Provided data below:
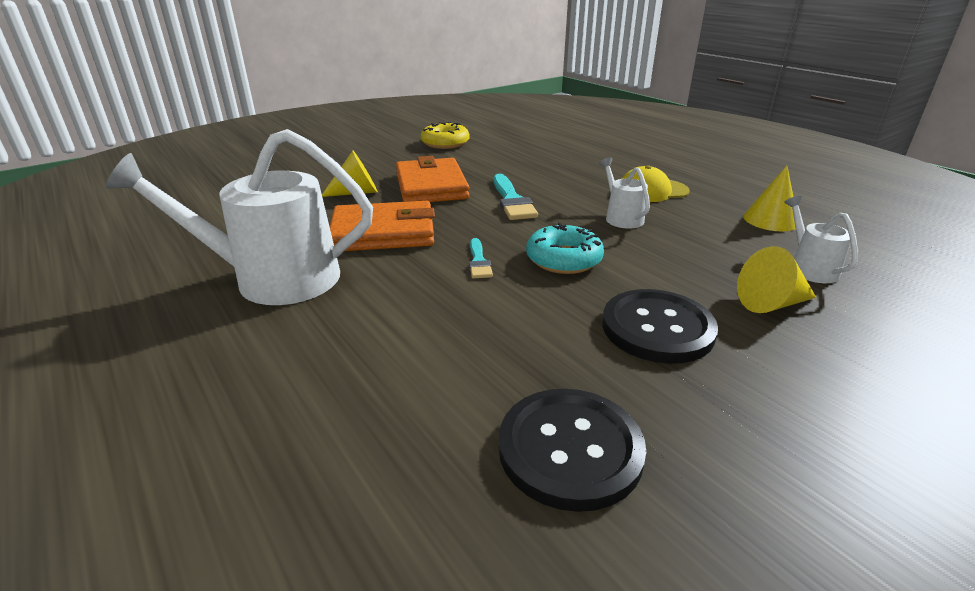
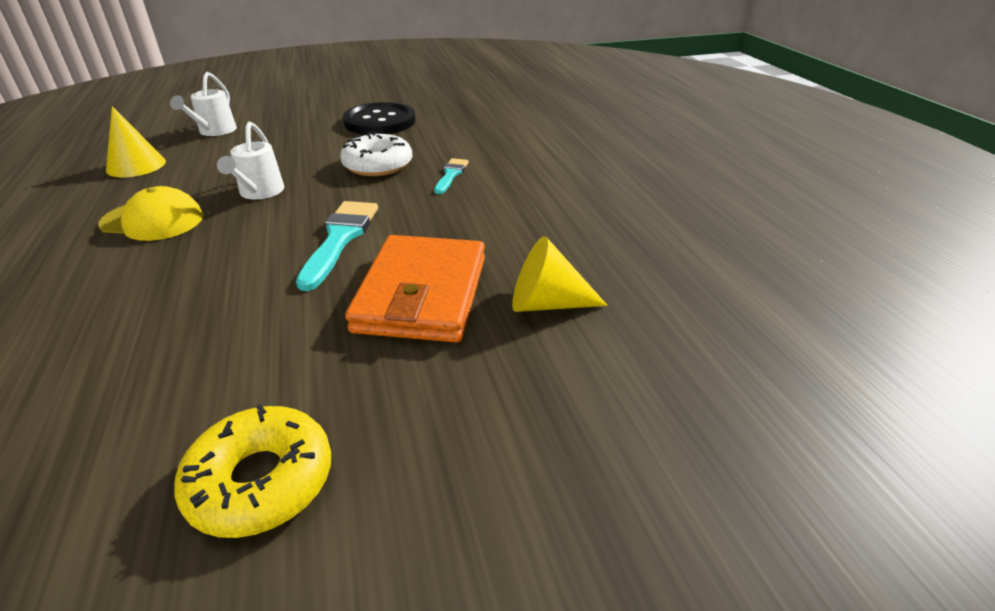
camera: 160 degrees left, 5 degrees up
(273, 279) = (641, 190): white watering can -> none
(383, 232) = (527, 221): orange wallet -> none
(563, 259) = (378, 165): turquoise donut -> white donut
(570, 449) = (481, 98): black button -> none
(771, 303) = (289, 121): yellow cone -> none

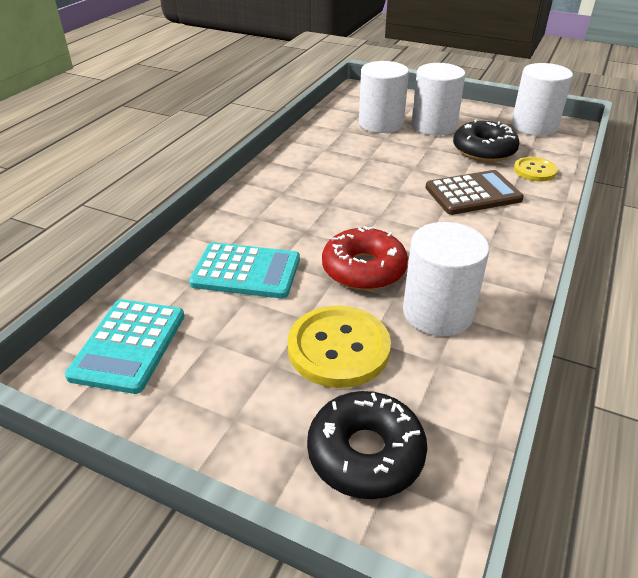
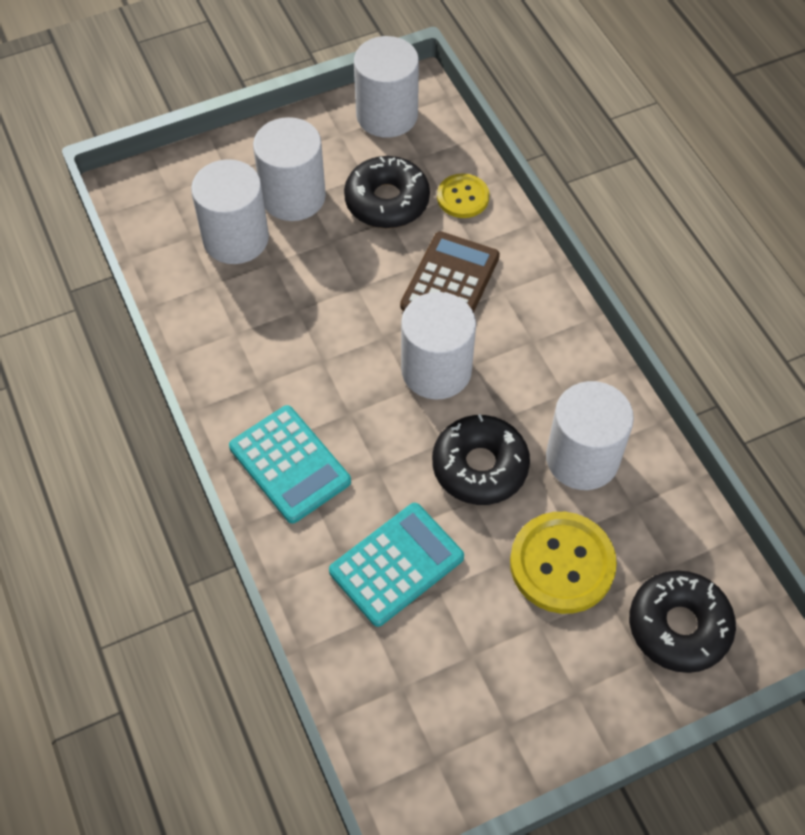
camera: 50 degrees left, 20 degrees up
(129, 345) = (421, 726): turquoise calculator -> turquoise calculator (290, 464)
(364, 269) = (480, 466): red donut -> black donut
(406, 218) = (436, 370): none -> white cylinder

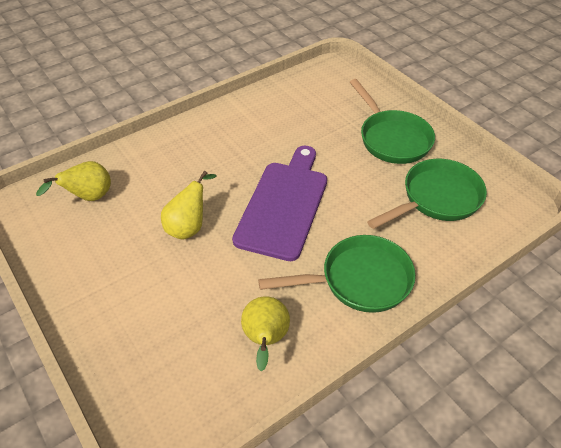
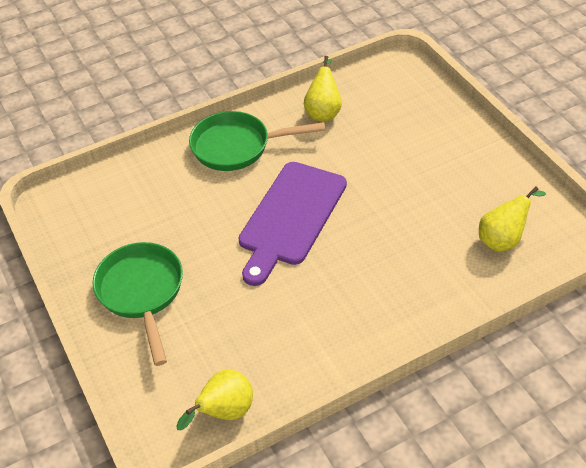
camera: 170 degrees left, 0 degrees up
(189, 226) = (389, 201): yellow pear -> yellow pear (224, 413)
(436, 198) = (130, 214): green pan -> none

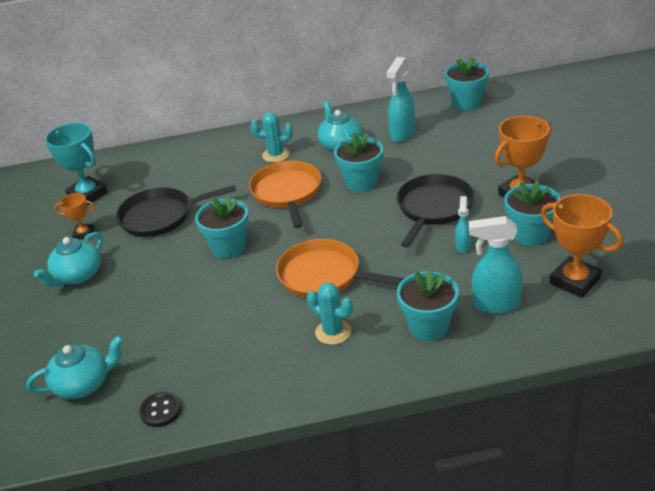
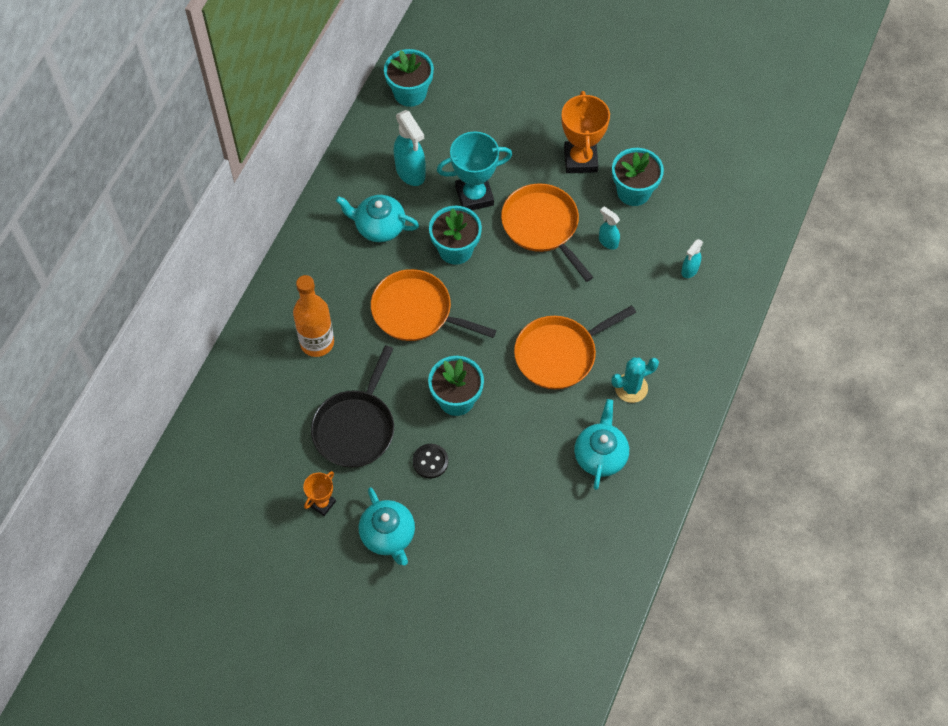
camera: 60 degrees left, 25 degrees up
(83, 384) = (545, 588): turquoise teapot -> turquoise teapot (600, 455)
(88, 195) = (253, 472): turquoise trophy -> turquoise trophy (474, 196)
(161, 410) = (621, 547): black button -> black button (430, 461)
(216, 168) = (317, 343): none -> orange bottle
(276, 155) = (343, 284): turquoise cactus -> none
(428, 327) = (677, 326): turquoise flower pot -> none
(433, 208) = (542, 226): black pan -> orange pan
(495, 304) = (689, 270): turquoise spray bottle -> turquoise spray bottle, size x0.55
(574, 281) = (707, 207): orange trophy -> none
End of Provided data.
Pull out every line of the records above that contains the word "left".

camera: 160 degrees left, 5 degrees up
camera: 50 degrees left, 20 degrees up
camera: 170 degrees left, 0 degrees up
camera: 60 degrees left, 25 degrees up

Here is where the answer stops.